Before you return the lines below, strip out any images and keep every word as written.

########

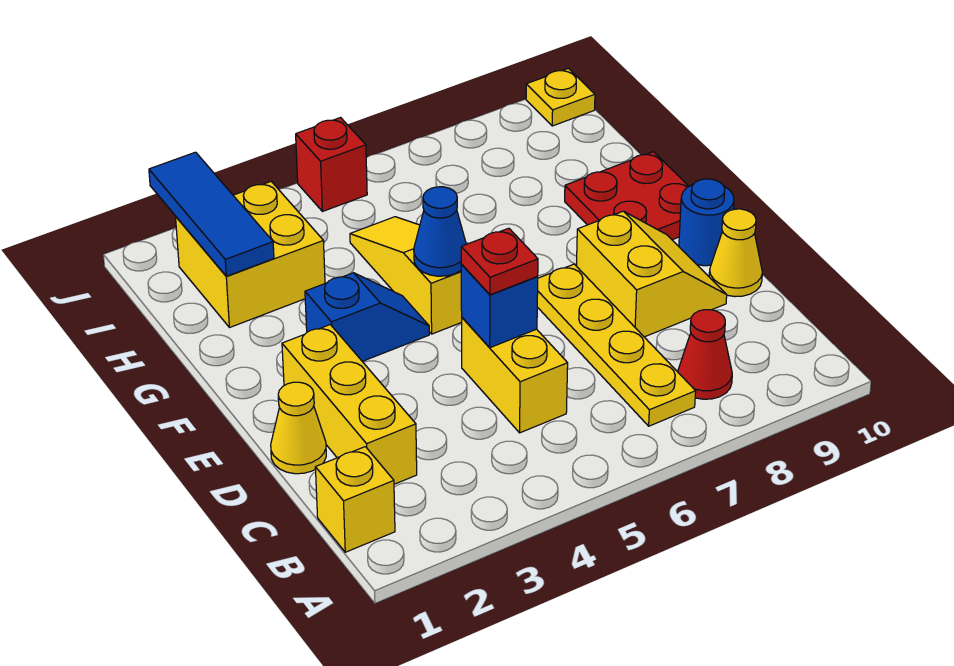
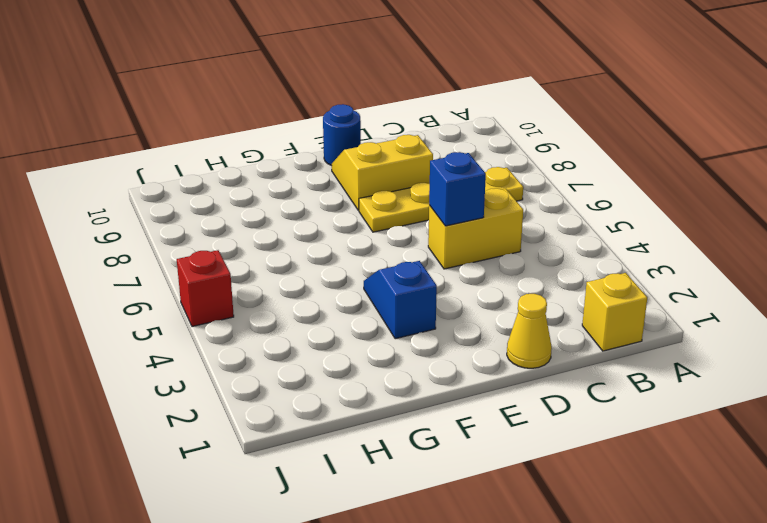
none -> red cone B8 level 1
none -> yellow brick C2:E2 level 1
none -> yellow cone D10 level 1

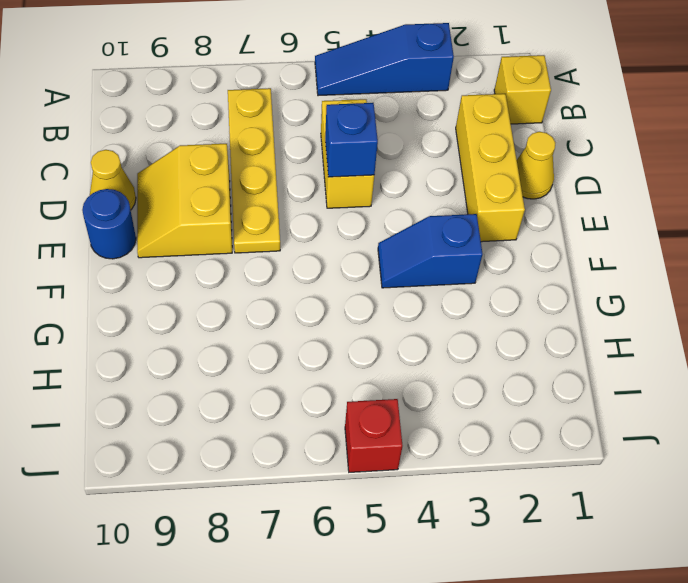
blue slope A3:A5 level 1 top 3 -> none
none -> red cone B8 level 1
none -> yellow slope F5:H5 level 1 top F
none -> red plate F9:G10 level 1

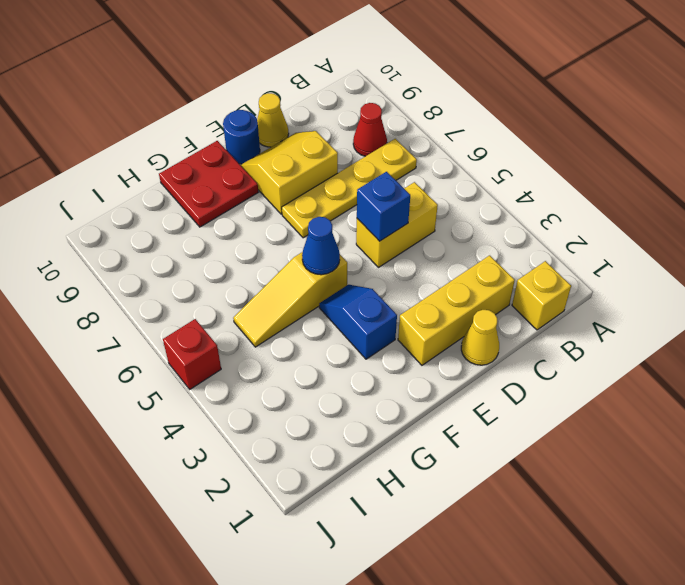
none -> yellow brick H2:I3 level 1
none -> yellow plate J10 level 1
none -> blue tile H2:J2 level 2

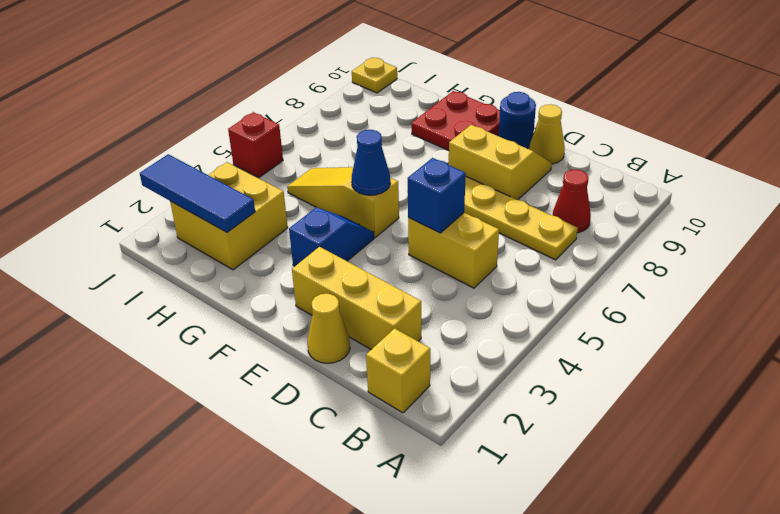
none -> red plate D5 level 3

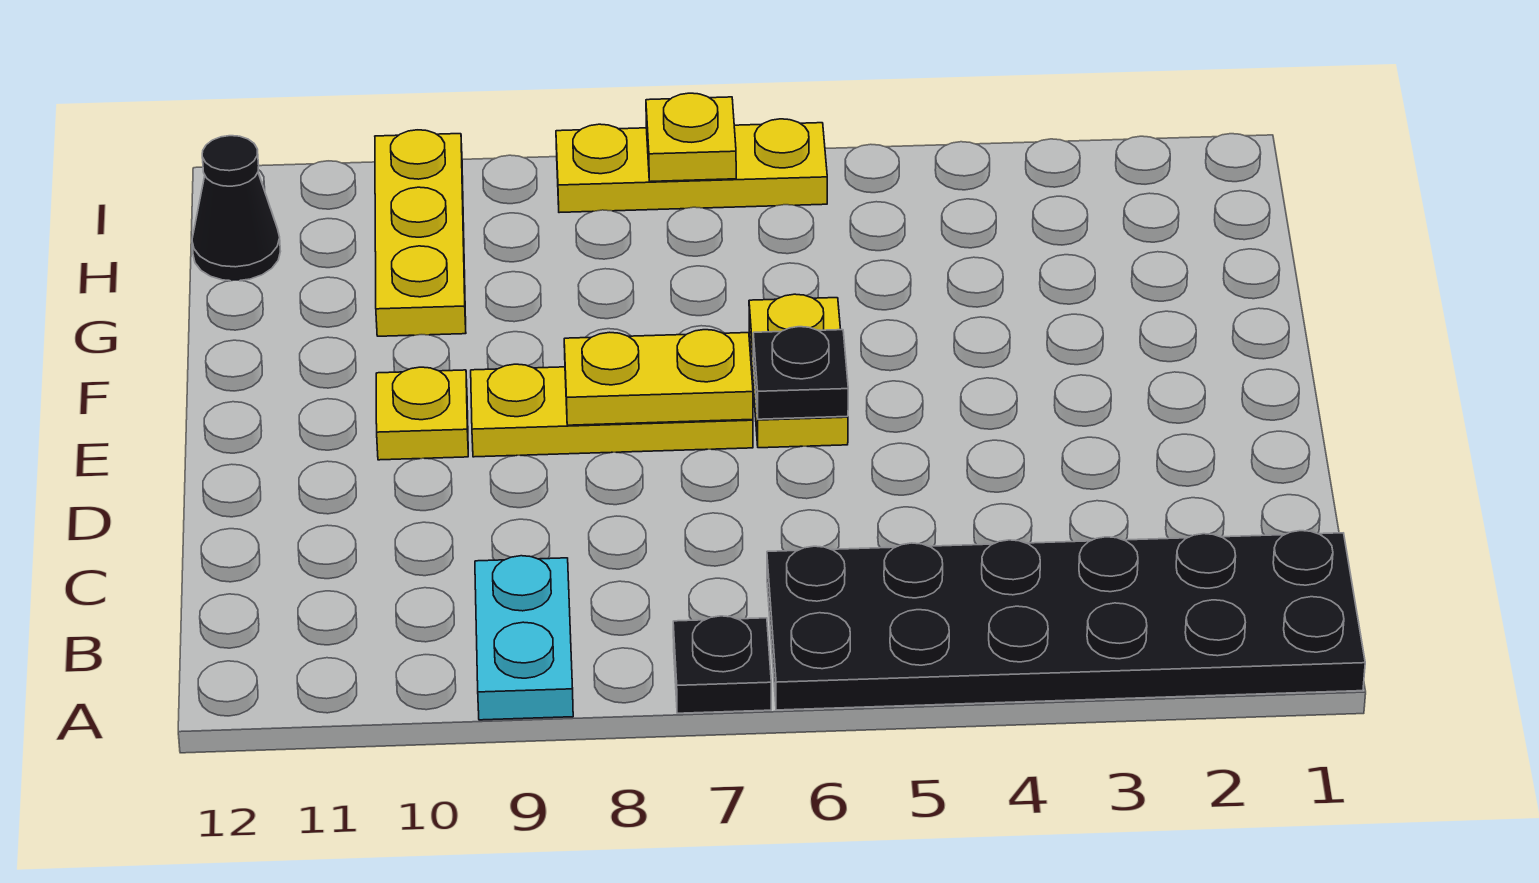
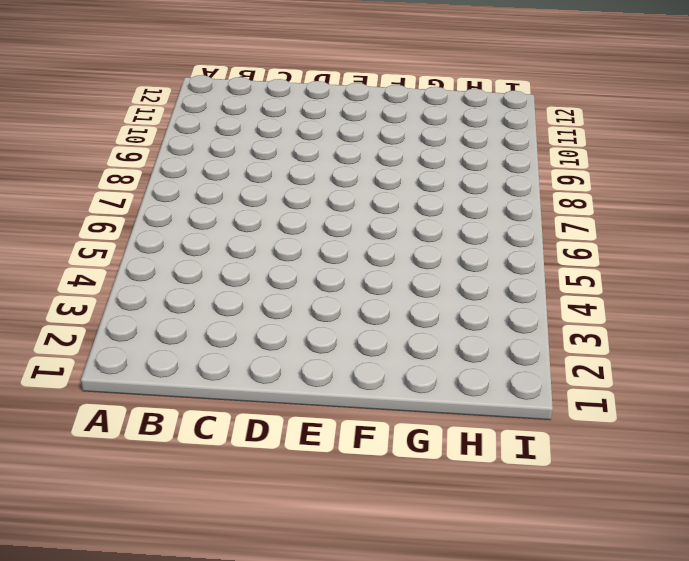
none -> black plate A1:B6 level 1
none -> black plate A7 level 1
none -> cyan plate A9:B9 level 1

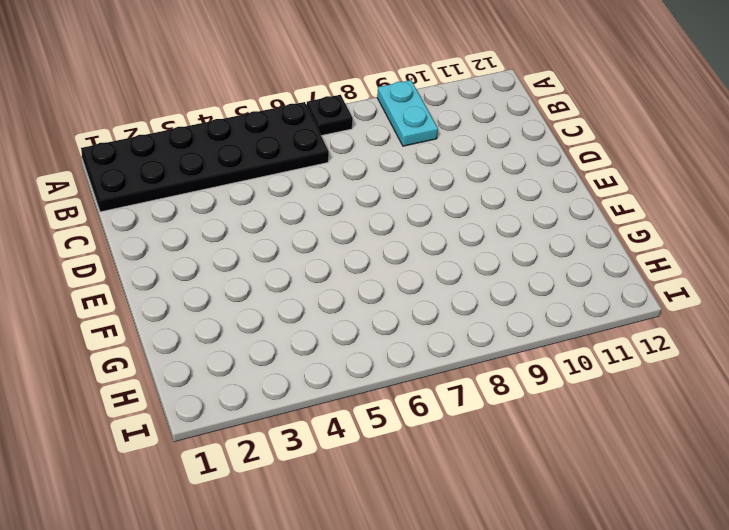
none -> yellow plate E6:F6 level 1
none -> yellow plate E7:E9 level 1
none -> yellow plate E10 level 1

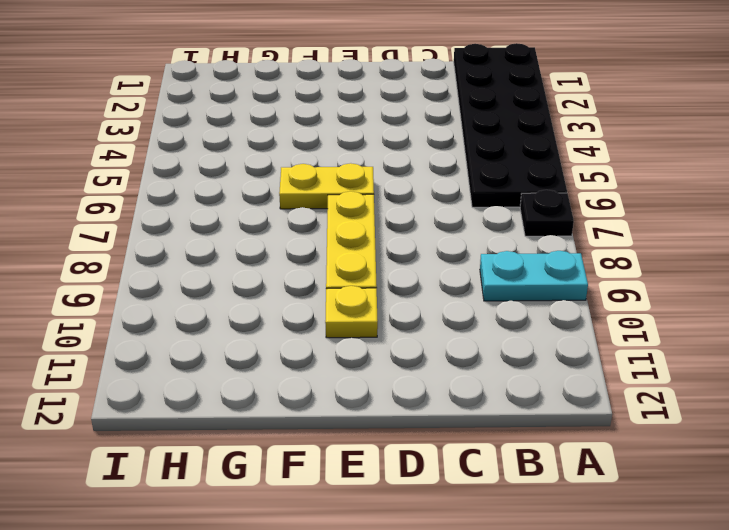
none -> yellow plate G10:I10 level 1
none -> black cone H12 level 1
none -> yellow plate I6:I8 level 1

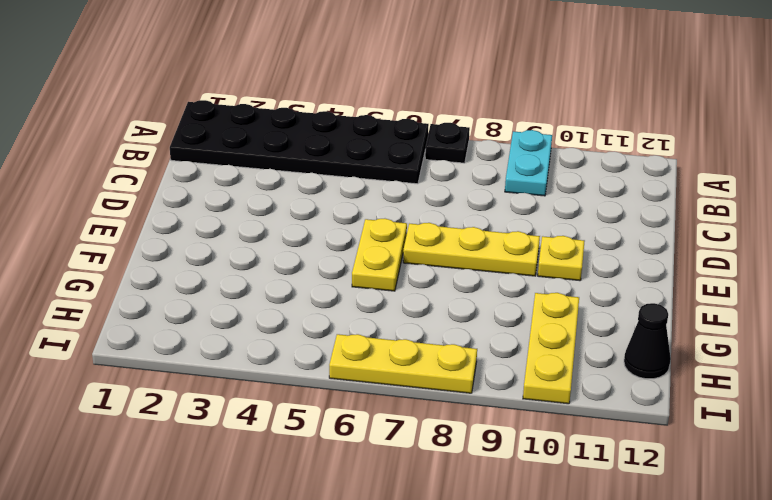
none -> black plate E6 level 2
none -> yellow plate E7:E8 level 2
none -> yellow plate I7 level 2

########

## EXERCISE SOLUTION
none -> red cone B8 level 1
none -> yellow brick C2:E2 level 1
none -> yellow cone D10 level 1

blue slope A3:A5 level 1 top 3 -> none
none -> red cone B8 level 1
none -> yellow slope F5:H5 level 1 top F
none -> red plate F9:G10 level 1

none -> yellow brick H2:I3 level 1
none -> yellow plate J10 level 1
none -> blue tile H2:J2 level 2

none -> red plate D5 level 3

none -> black plate A1:B6 level 1
none -> black plate A7 level 1
none -> cyan plate A9:B9 level 1

none -> yellow plate E6:F6 level 1
none -> yellow plate E7:E9 level 1
none -> yellow plate E10 level 1

none -> yellow plate G10:I10 level 1
none -> black cone H12 level 1
none -> yellow plate I6:I8 level 1

none -> black plate E6 level 2
none -> yellow plate E7:E8 level 2
none -> yellow plate I7 level 2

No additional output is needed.